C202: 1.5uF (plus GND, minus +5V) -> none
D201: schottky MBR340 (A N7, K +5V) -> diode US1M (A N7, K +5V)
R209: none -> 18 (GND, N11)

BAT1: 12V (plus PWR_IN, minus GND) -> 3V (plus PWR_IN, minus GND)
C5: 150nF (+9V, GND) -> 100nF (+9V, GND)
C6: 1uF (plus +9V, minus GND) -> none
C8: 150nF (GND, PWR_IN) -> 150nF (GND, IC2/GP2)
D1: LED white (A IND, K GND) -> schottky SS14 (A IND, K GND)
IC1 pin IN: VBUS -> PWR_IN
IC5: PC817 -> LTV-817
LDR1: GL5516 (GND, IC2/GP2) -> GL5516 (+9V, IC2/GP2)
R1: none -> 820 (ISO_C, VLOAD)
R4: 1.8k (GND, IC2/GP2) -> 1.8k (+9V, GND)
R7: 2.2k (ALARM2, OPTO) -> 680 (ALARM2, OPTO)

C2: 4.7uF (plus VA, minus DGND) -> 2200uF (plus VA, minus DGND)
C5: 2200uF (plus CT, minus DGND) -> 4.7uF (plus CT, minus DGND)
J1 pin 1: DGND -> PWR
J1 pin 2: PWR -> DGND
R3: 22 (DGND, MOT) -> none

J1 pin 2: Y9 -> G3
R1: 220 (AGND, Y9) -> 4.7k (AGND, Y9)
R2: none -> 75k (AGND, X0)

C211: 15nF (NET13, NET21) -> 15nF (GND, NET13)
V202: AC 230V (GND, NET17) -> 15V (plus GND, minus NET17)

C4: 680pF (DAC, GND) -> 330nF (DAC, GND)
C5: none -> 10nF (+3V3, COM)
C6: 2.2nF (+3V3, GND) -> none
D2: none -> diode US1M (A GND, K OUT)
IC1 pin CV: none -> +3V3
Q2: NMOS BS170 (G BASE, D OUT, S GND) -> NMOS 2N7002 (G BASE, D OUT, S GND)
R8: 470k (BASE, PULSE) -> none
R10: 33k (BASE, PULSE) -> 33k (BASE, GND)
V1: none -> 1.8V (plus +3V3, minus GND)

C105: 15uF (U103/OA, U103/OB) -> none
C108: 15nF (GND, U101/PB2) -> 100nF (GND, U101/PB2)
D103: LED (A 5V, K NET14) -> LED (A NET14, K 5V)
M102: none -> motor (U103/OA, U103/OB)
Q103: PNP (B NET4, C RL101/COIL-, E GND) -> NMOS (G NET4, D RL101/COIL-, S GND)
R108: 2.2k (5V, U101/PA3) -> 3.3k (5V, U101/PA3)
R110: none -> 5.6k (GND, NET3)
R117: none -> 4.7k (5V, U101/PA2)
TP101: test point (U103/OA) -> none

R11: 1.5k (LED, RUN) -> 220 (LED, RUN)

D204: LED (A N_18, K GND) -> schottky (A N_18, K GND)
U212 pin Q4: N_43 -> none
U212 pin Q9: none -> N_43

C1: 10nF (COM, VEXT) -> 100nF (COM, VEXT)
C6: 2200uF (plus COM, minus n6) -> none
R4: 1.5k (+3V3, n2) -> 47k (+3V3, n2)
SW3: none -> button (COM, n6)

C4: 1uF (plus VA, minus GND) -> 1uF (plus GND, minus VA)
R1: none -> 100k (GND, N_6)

> Work item
The lines to retype, exactly and only, run from the first line of the material through the line with "R7: 2.2k (ALARM2, OPTO) -> 680 (ALARM2, OPTO)".

> Answer to the problem
C202: 1.5uF (plus GND, minus +5V) -> none
D201: schottky MBR340 (A N7, K +5V) -> diode US1M (A N7, K +5V)
R209: none -> 18 (GND, N11)

BAT1: 12V (plus PWR_IN, minus GND) -> 3V (plus PWR_IN, minus GND)
C5: 150nF (+9V, GND) -> 100nF (+9V, GND)
C6: 1uF (plus +9V, minus GND) -> none
C8: 150nF (GND, PWR_IN) -> 150nF (GND, IC2/GP2)
D1: LED white (A IND, K GND) -> schottky SS14 (A IND, K GND)
IC1 pin IN: VBUS -> PWR_IN
IC5: PC817 -> LTV-817
LDR1: GL5516 (GND, IC2/GP2) -> GL5516 (+9V, IC2/GP2)
R1: none -> 820 (ISO_C, VLOAD)
R4: 1.8k (GND, IC2/GP2) -> 1.8k (+9V, GND)
R7: 2.2k (ALARM2, OPTO) -> 680 (ALARM2, OPTO)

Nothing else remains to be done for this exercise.